[Entries taken from a collection]
☆ ☆ ☆ ☆ ☆ ☆ ☆

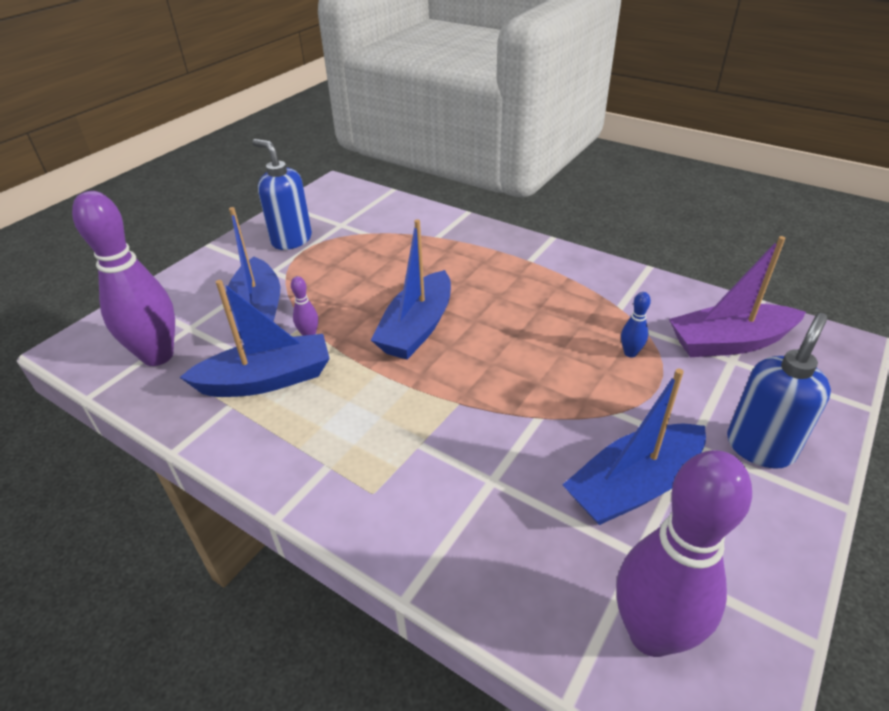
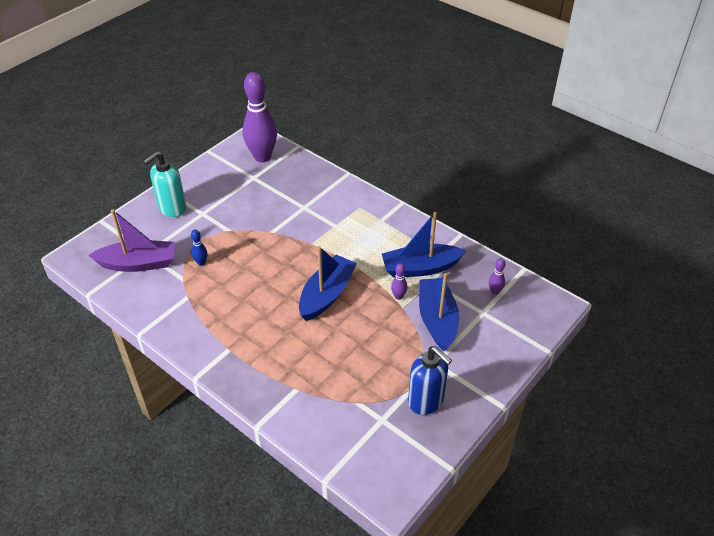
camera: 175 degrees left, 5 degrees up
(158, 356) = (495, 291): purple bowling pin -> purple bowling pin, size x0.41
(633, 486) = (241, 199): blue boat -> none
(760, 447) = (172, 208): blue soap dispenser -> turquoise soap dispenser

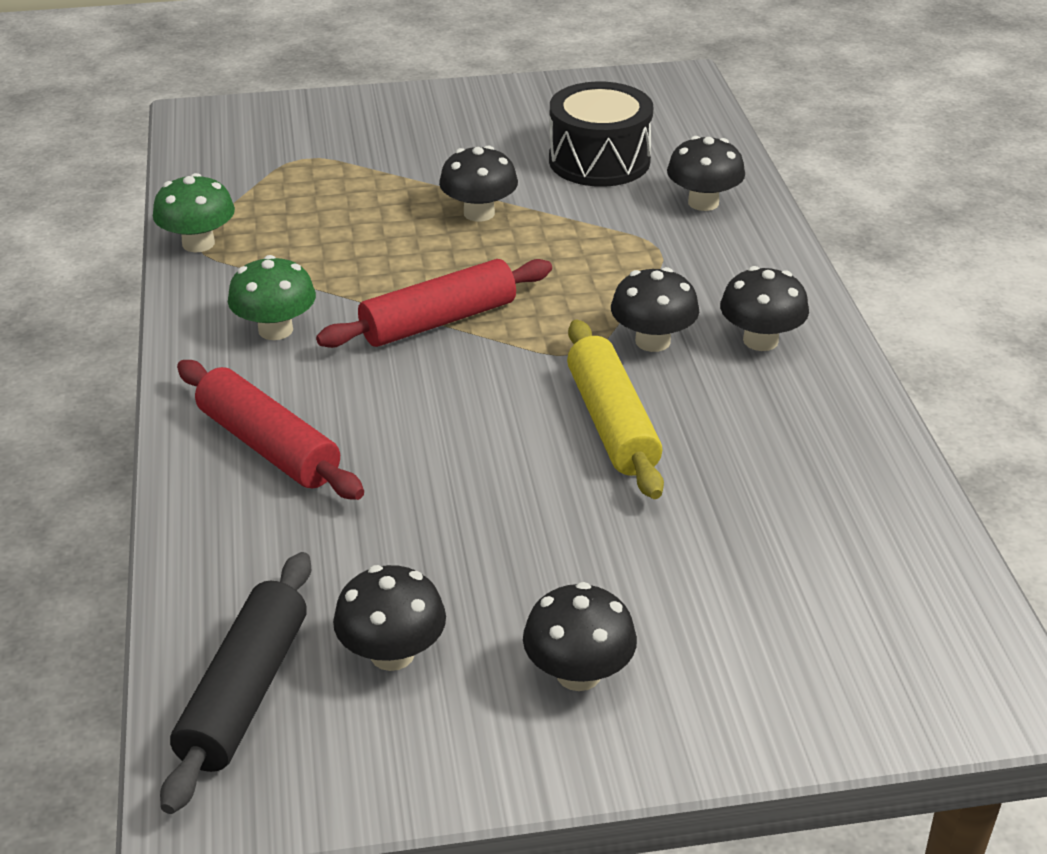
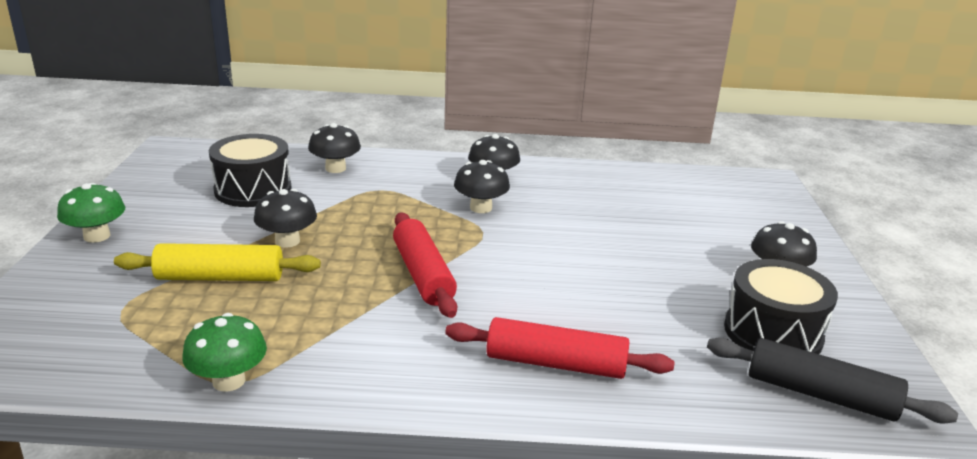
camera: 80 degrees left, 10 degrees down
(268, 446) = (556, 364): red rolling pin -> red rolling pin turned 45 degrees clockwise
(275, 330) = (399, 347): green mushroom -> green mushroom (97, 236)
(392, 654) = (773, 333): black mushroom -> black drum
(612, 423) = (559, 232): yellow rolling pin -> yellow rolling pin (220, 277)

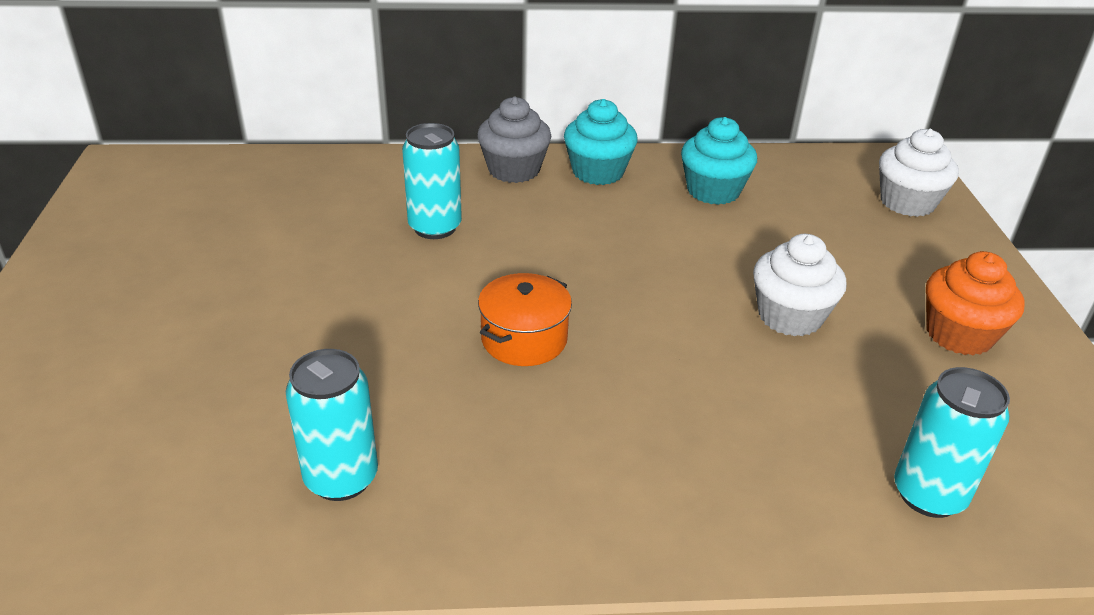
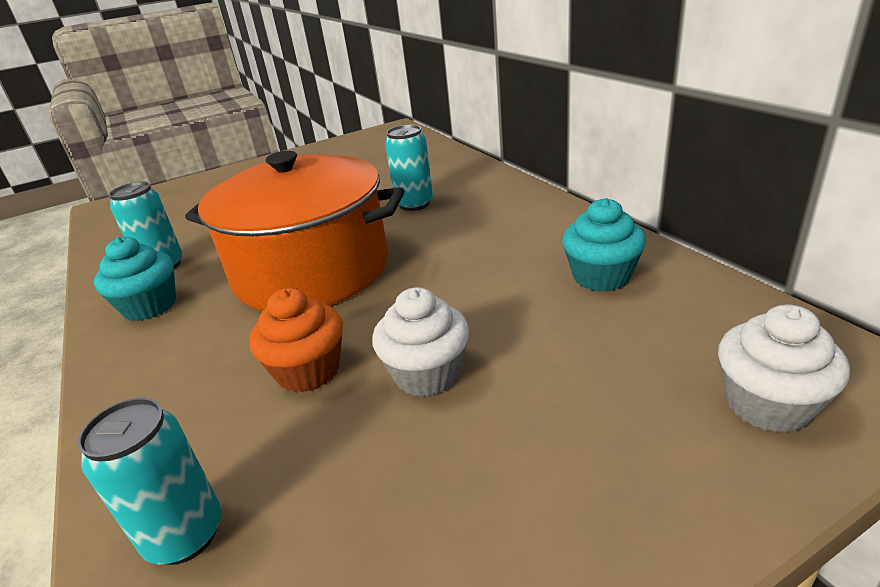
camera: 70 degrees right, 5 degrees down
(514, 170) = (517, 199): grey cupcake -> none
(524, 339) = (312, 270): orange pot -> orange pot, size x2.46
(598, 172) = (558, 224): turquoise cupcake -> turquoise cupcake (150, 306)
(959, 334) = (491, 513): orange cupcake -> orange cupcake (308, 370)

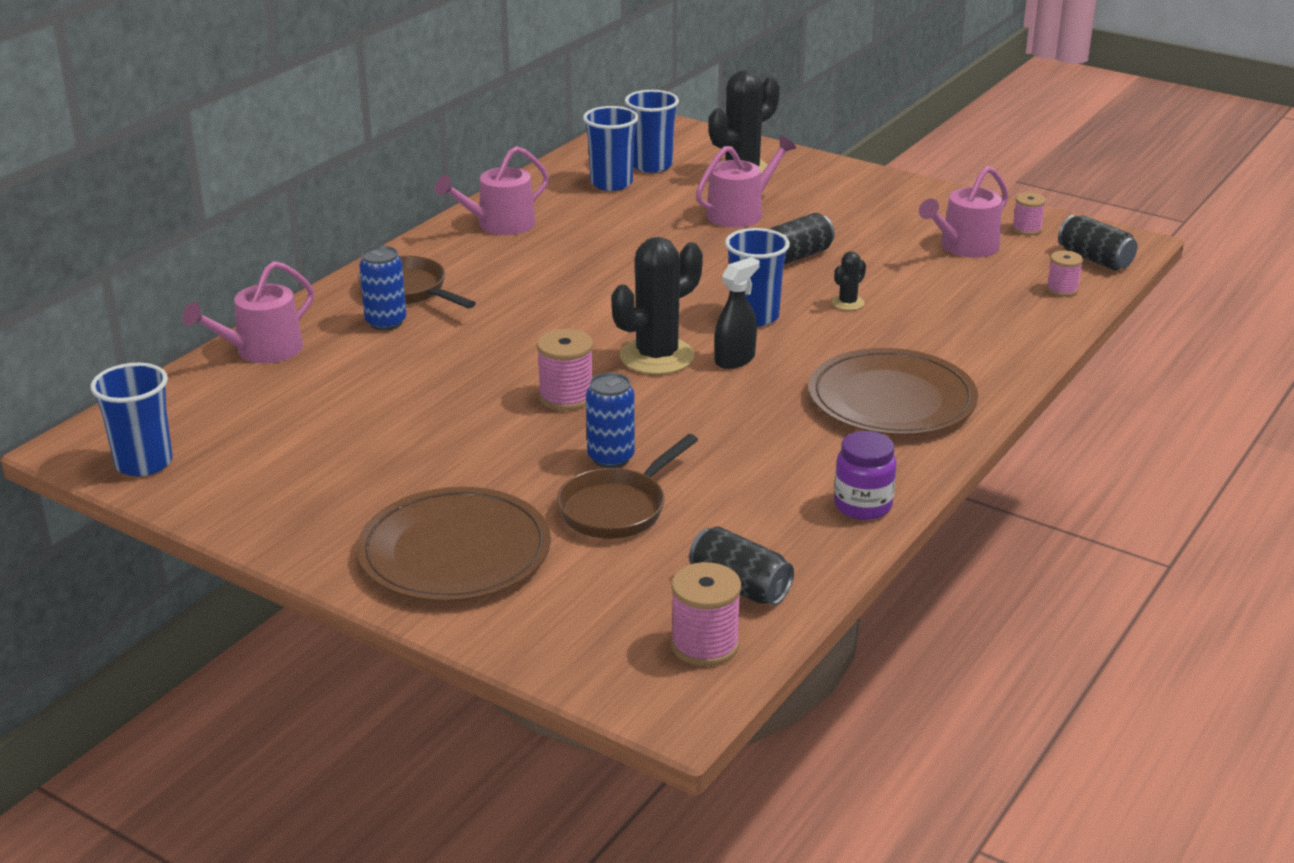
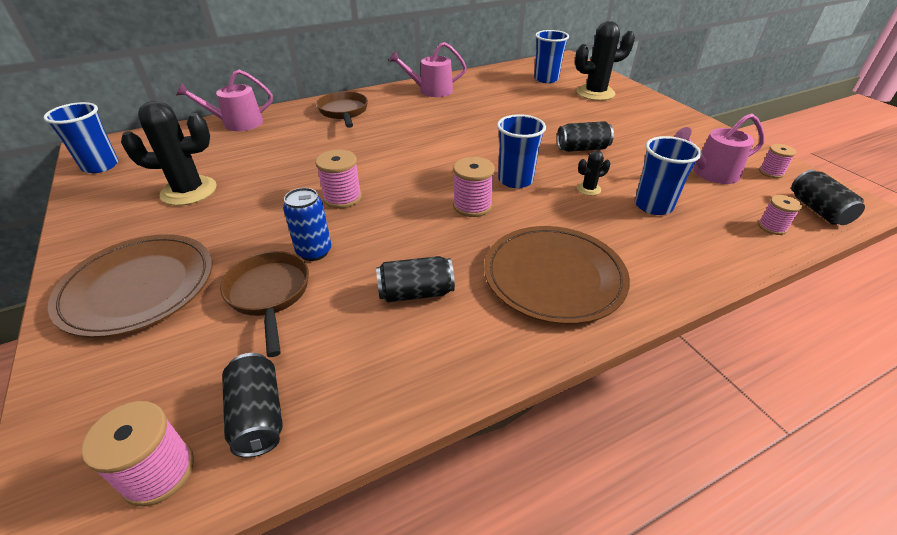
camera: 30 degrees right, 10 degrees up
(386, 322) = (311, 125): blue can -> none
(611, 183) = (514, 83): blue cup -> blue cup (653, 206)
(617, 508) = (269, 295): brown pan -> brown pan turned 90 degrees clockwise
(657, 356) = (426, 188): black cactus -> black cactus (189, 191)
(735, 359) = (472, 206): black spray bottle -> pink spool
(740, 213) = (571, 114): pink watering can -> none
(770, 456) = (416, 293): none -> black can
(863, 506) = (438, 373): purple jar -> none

☆ ☆ ☆ ☆ ☆ ☆ ☆

What to do - Retype the records above exactly, and keep any picture out of what you write.

Result for this task -
camera: 175 degrees left, 5 degrees up
(158, 356) = (495, 291): purple bowling pin -> purple bowling pin, size x0.41
(633, 486) = (241, 199): blue boat -> none
(760, 447) = (172, 208): blue soap dispenser -> turquoise soap dispenser

camera: 80 degrees left, 10 degrees down
(268, 446) = (556, 364): red rolling pin -> red rolling pin turned 45 degrees clockwise
(275, 330) = (399, 347): green mushroom -> green mushroom (97, 236)
(392, 654) = (773, 333): black mushroom -> black drum
(612, 423) = (559, 232): yellow rolling pin -> yellow rolling pin (220, 277)

camera: 70 degrees right, 5 degrees down
(514, 170) = (517, 199): grey cupcake -> none
(524, 339) = (312, 270): orange pot -> orange pot, size x2.46
(598, 172) = (558, 224): turquoise cupcake -> turquoise cupcake (150, 306)
(959, 334) = (491, 513): orange cupcake -> orange cupcake (308, 370)

camera: 30 degrees right, 10 degrees up
(386, 322) = (311, 125): blue can -> none
(611, 183) = (514, 83): blue cup -> blue cup (653, 206)
(617, 508) = (269, 295): brown pan -> brown pan turned 90 degrees clockwise
(657, 356) = (426, 188): black cactus -> black cactus (189, 191)
(735, 359) = (472, 206): black spray bottle -> pink spool
(740, 213) = (571, 114): pink watering can -> none
(770, 456) = (416, 293): none -> black can
(863, 506) = (438, 373): purple jar -> none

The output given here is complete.